▶ _Task directions_
Both the line with "grey pencil: 8 -> 7" and the line with "purple cupcake: 7 -> 4" in the records below must appear in the output, along with every line between them, exactly and with nothing added.

▶ _Available data_
-- -- --

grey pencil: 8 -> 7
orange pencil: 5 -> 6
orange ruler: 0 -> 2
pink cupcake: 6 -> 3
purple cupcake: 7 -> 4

-- -- --

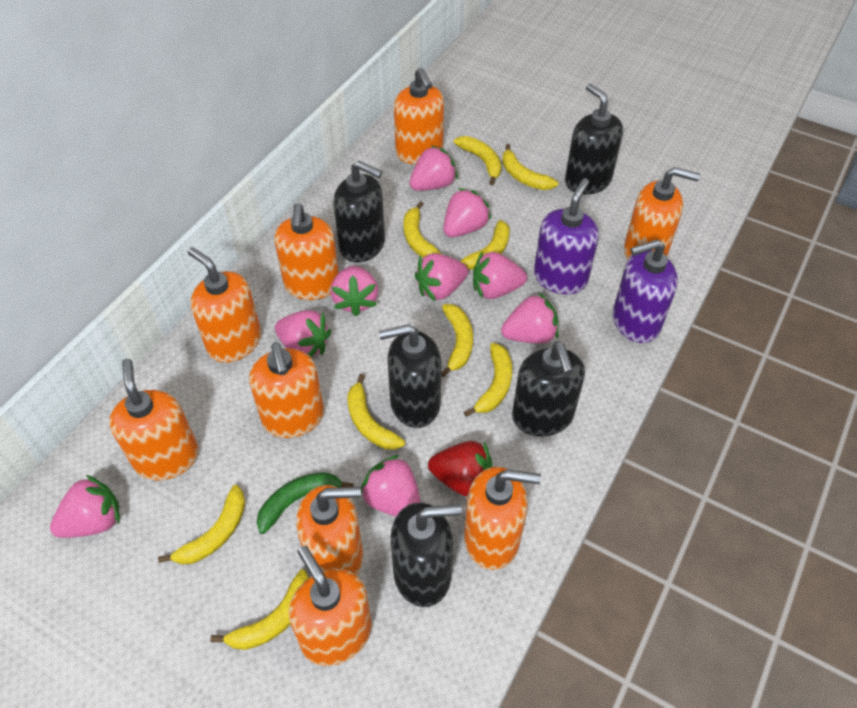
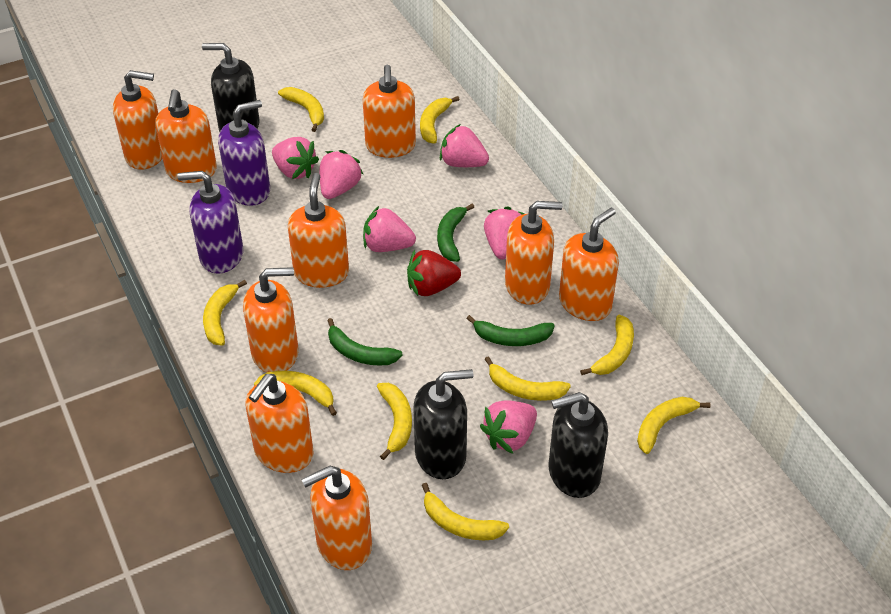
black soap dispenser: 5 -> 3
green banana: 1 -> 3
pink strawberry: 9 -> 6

-- -- --

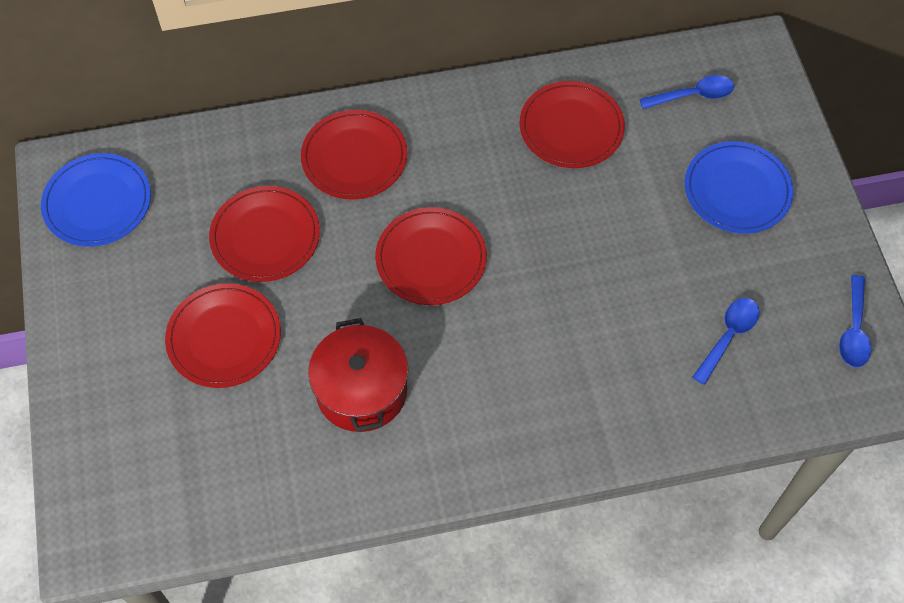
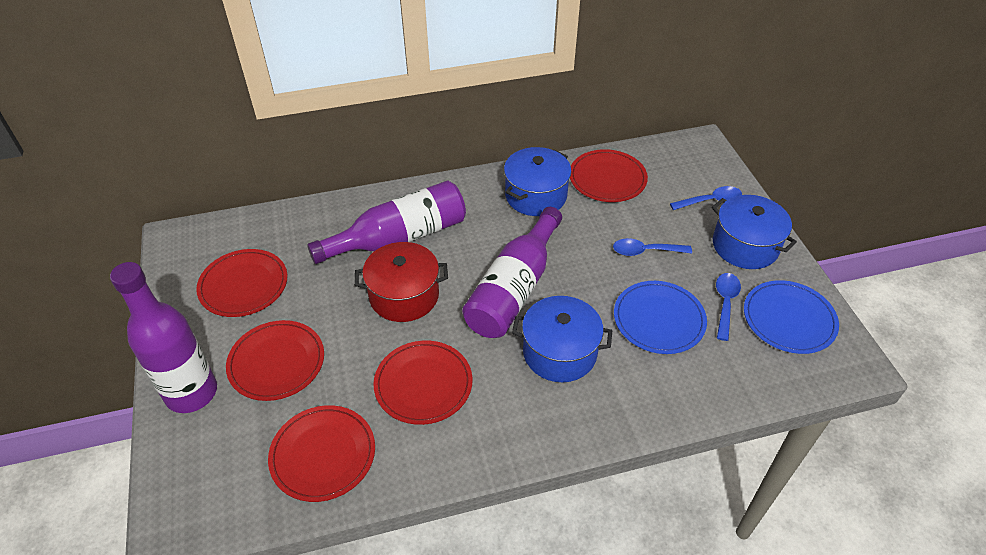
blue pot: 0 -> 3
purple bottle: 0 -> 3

-- -- --

▶ _Solution to the exercise_
grey pencil: 8 -> 7
orange pencil: 5 -> 6
orange ruler: 0 -> 2
pink cupcake: 6 -> 3
purple cupcake: 7 -> 4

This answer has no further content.